__Given data__
::::::::::
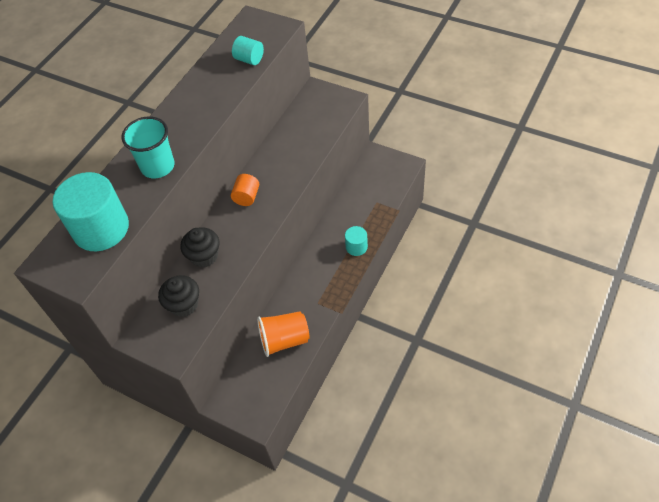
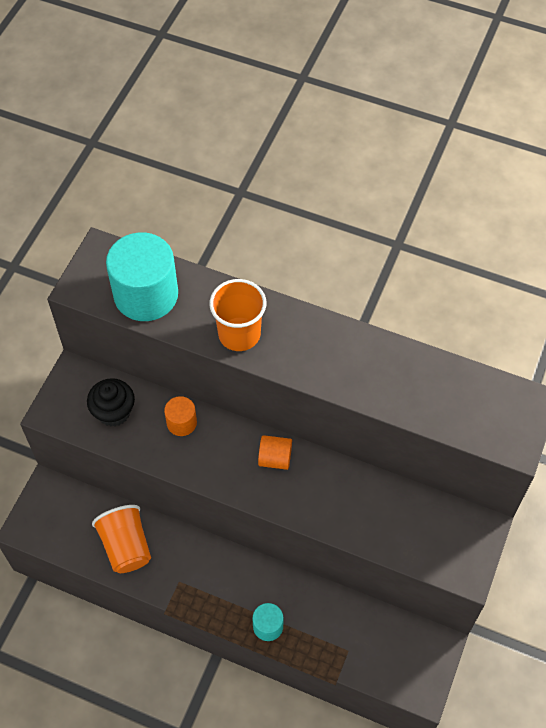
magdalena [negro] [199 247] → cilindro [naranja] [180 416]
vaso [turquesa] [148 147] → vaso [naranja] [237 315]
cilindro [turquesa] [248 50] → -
::::::::::
__Assignment__
Images are not wanted in the copy. Please print the material above exactly.

__Solution to this task__
magdalena [negro] [199 247] → cilindro [naranja] [180 416]
vaso [turquesa] [148 147] → vaso [naranja] [237 315]
cilindro [turquesa] [248 50] → -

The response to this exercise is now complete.